▸ **REQUEST**: Copy the items from the line containing "The width and" through the line containing "The image size", keeping every character the same.

----- LISTED ENTRIES

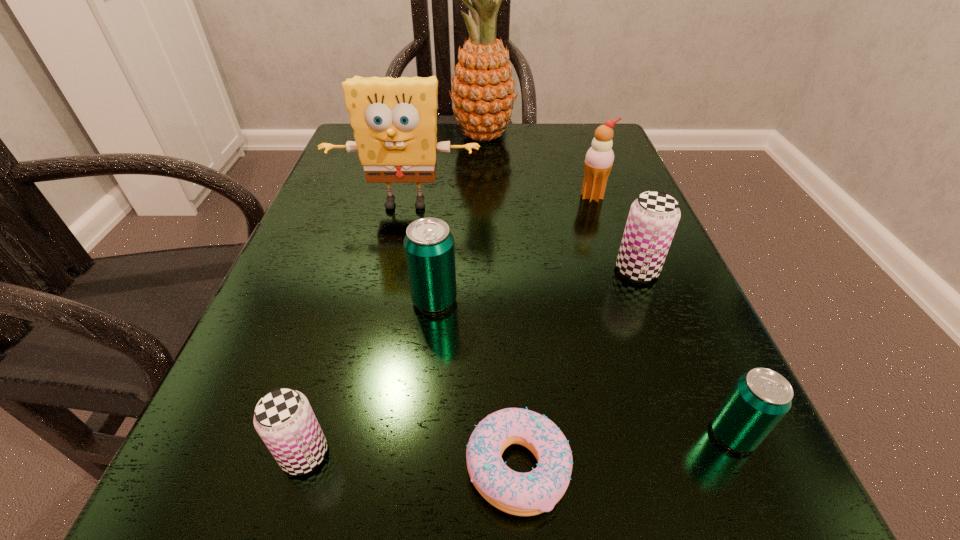
The height and width of the screenshot is (540, 960). Identify the location of vacant area located 0.400m on the back of the right teal beer can. (637, 219).

At what (x,y) coordinates should I click in order to perform the action: click on free space located 0.400m on the back of the doughnut. Please return your answer as a coordinate pair (x, y). Image resolution: width=960 pixels, height=540 pixels. Looking at the image, I should click on (502, 221).

Image resolution: width=960 pixels, height=540 pixels. I want to click on object that is at the far edge, so click(x=483, y=87).

I want to click on object located in the near edge section of the desktop, so click(x=522, y=494).

Locate an element on the screen. This screenshot has width=960, height=540. sponge present at the left edge is located at coordinates (394, 120).

I want to click on beer can that is positioned at the left edge, so [x=284, y=419].

This screenshot has height=540, width=960. Find the location of `icecream situated at the right edge`. icecream situated at the right edge is located at coordinates (599, 159).

The width and height of the screenshot is (960, 540). In order to click on vacant area at the far edge of the desktop in this screenshot , I will do `click(531, 127)`.

The image size is (960, 540). Identify the location of vacant region at the near edge. (458, 506).

The height and width of the screenshot is (540, 960). I want to click on blank area at the left edge, so click(x=342, y=278).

----------

▸ **SOLUTION**:
The width and height of the screenshot is (960, 540). In order to click on vacant area at the far edge of the desktop in this screenshot , I will do `click(531, 127)`.

The image size is (960, 540). Identify the location of vacant region at the near edge. (458, 506).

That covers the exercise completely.